:: Assigned task ::
Copy each line in the data below that contains the word "counterclockwise".

:: Records to process ::
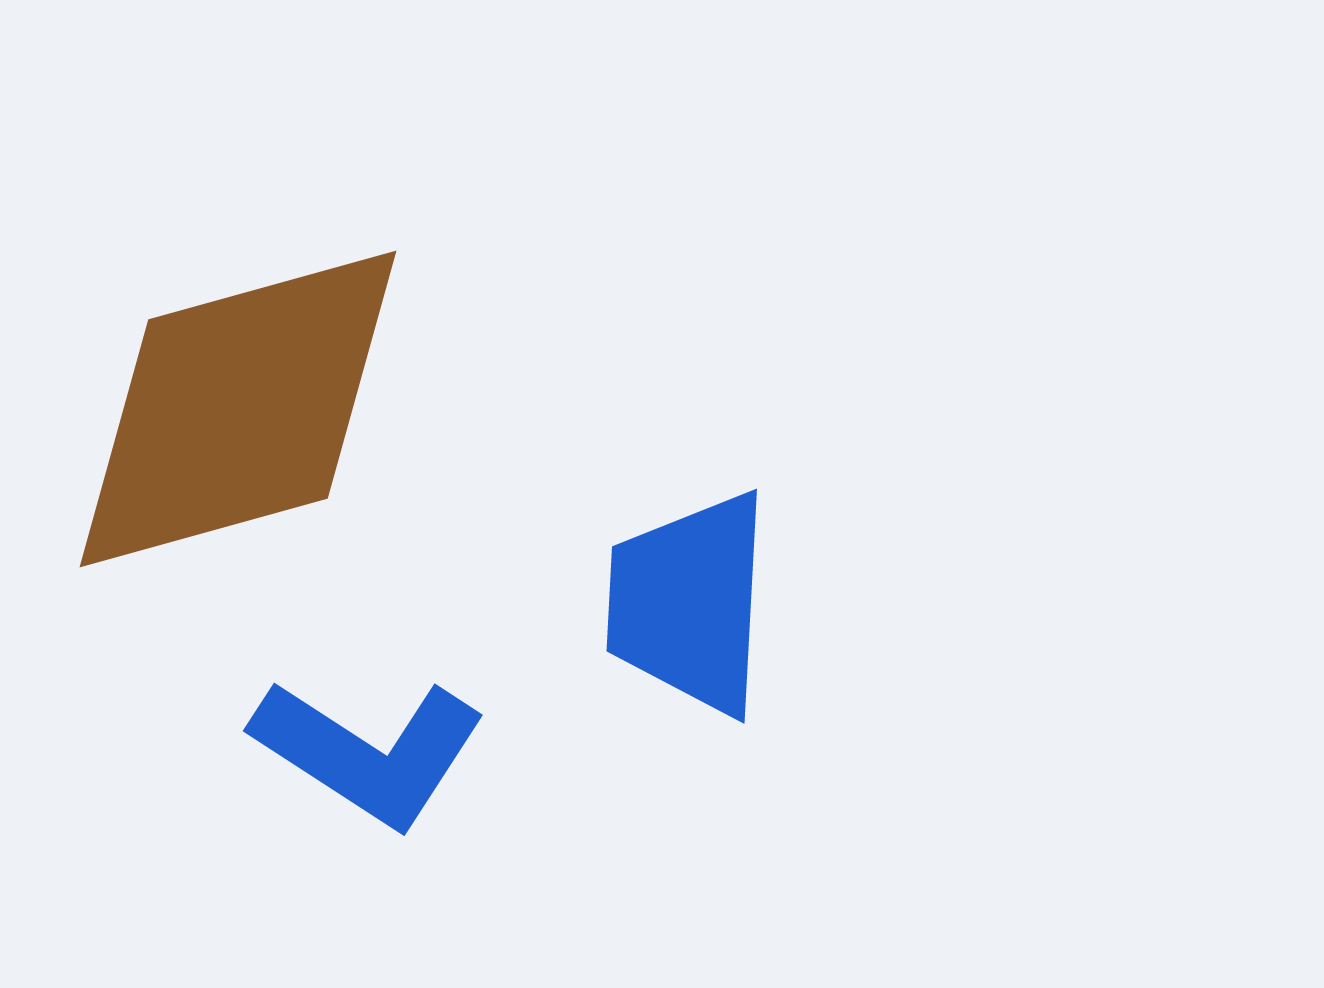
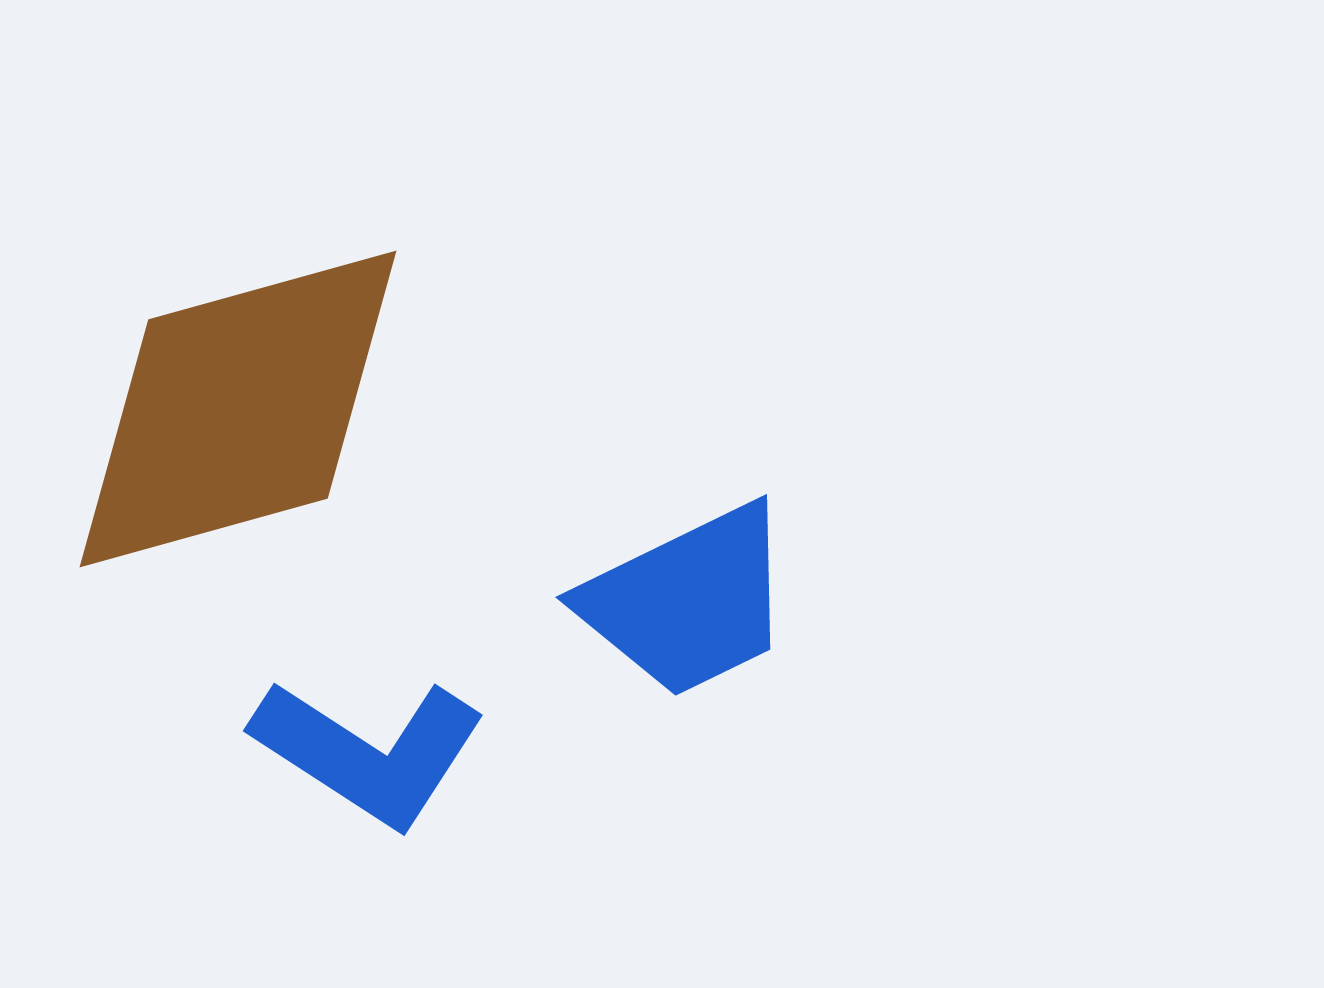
blue trapezoid: moved 1 px left, 2 px up; rotated 119 degrees counterclockwise
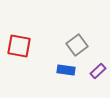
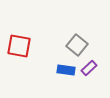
gray square: rotated 15 degrees counterclockwise
purple rectangle: moved 9 px left, 3 px up
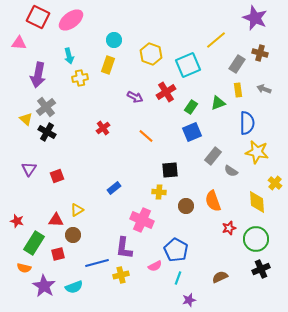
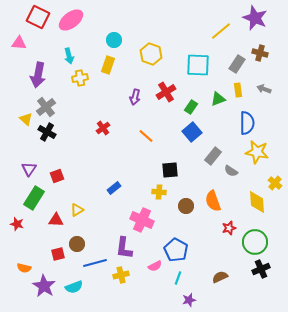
yellow line at (216, 40): moved 5 px right, 9 px up
cyan square at (188, 65): moved 10 px right; rotated 25 degrees clockwise
purple arrow at (135, 97): rotated 77 degrees clockwise
green triangle at (218, 103): moved 4 px up
blue square at (192, 132): rotated 18 degrees counterclockwise
red star at (17, 221): moved 3 px down
brown circle at (73, 235): moved 4 px right, 9 px down
green circle at (256, 239): moved 1 px left, 3 px down
green rectangle at (34, 243): moved 45 px up
blue line at (97, 263): moved 2 px left
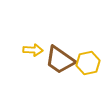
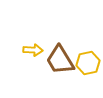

:: Expected output ::
blue trapezoid: moved 1 px left, 2 px up; rotated 119 degrees counterclockwise
gray square: rotated 15 degrees counterclockwise
blue square at (192, 132): rotated 18 degrees counterclockwise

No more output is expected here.